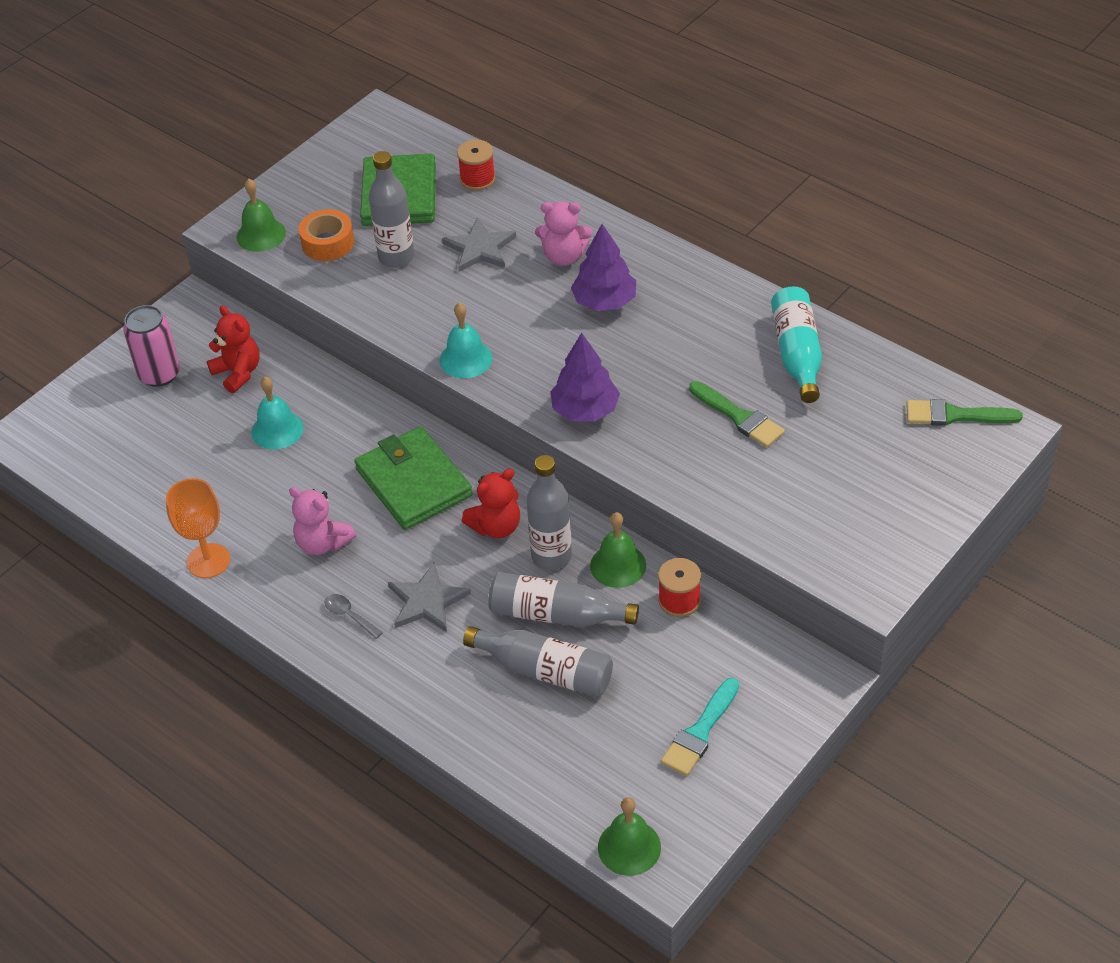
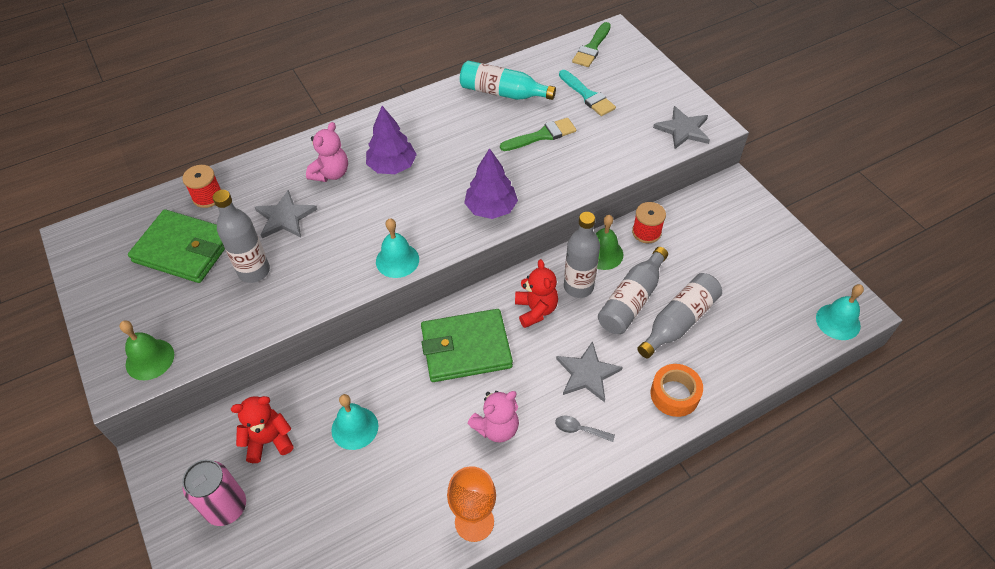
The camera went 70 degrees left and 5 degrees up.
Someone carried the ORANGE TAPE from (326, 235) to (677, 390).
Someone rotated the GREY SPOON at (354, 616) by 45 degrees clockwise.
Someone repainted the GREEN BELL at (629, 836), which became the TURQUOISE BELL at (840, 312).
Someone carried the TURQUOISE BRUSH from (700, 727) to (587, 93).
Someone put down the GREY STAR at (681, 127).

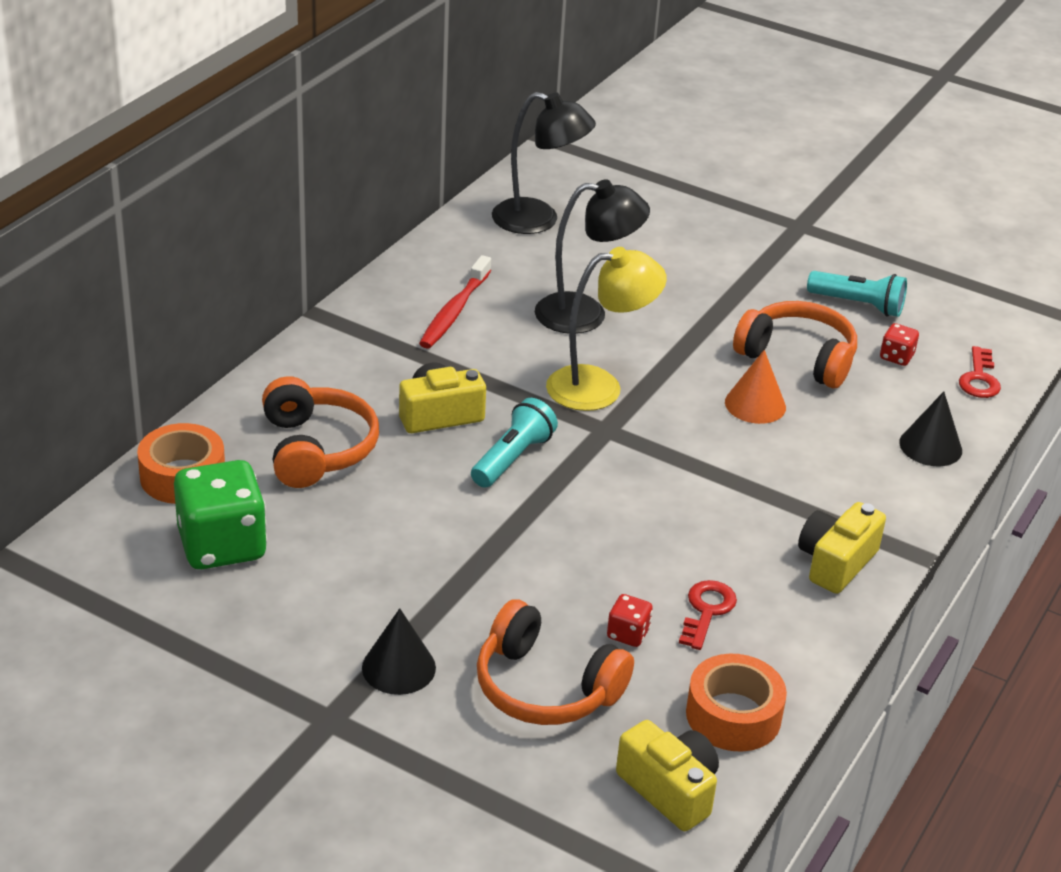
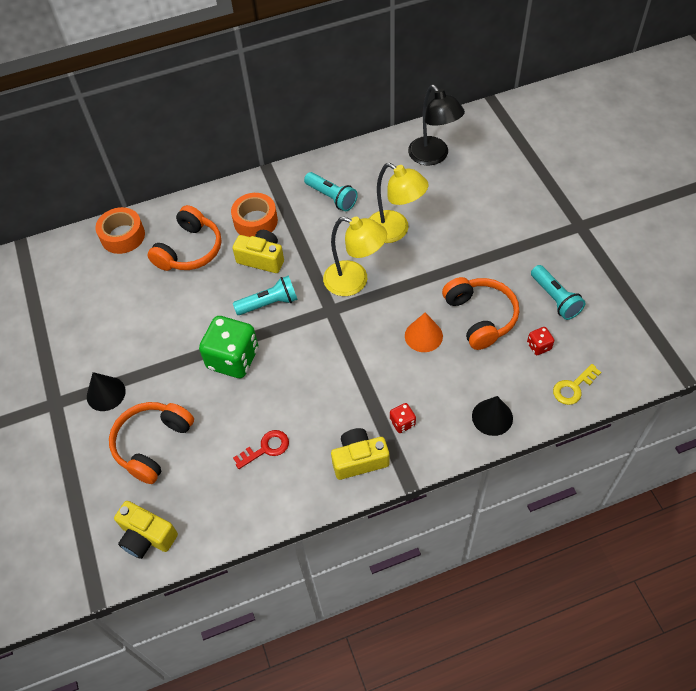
The camera went 45 degrees right and 20 degrees up.
Someone carried the GREEN DICE from (220, 514) to (228, 347).
Someone swapped the RED TOOTHBRUSH at (455, 302) for the TURQUOISE FLASHLIGHT at (331, 191).
Someone rotated the ORANGE HEADPHONES at (555, 662) by 45 degrees clockwise.
Someone repainted the BLACK LAMP at (592, 256), which became the YELLOW LAMP at (399, 203).
Someone carried the RED DICE from (630, 620) to (403, 418).
Someone rotated the YELLOW CAMERA at (667, 775) by 120 degrees clockwise.
Someone carried the ORANGE TAPE from (736, 702) to (254, 215).
Someone repainted the RED KEY at (980, 372), which became the YELLOW KEY at (577, 384).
☆ ☆ ☆ ☆
## YOUR ASSIGNMENT
Give back the full listing verbatim, skipping each picture.

## SOLVED PROBLEM
The camera went 70 degrees left and 5 degrees up.
Someone carried the ORANGE TAPE from (326, 235) to (677, 390).
Someone rotated the GREY SPOON at (354, 616) by 45 degrees clockwise.
Someone repainted the GREEN BELL at (629, 836), which became the TURQUOISE BELL at (840, 312).
Someone carried the TURQUOISE BRUSH from (700, 727) to (587, 93).
Someone put down the GREY STAR at (681, 127).

The camera went 45 degrees right and 20 degrees up.
Someone carried the GREEN DICE from (220, 514) to (228, 347).
Someone swapped the RED TOOTHBRUSH at (455, 302) for the TURQUOISE FLASHLIGHT at (331, 191).
Someone rotated the ORANGE HEADPHONES at (555, 662) by 45 degrees clockwise.
Someone repainted the BLACK LAMP at (592, 256), which became the YELLOW LAMP at (399, 203).
Someone carried the RED DICE from (630, 620) to (403, 418).
Someone rotated the YELLOW CAMERA at (667, 775) by 120 degrees clockwise.
Someone carried the ORANGE TAPE from (736, 702) to (254, 215).
Someone repainted the RED KEY at (980, 372), which became the YELLOW KEY at (577, 384).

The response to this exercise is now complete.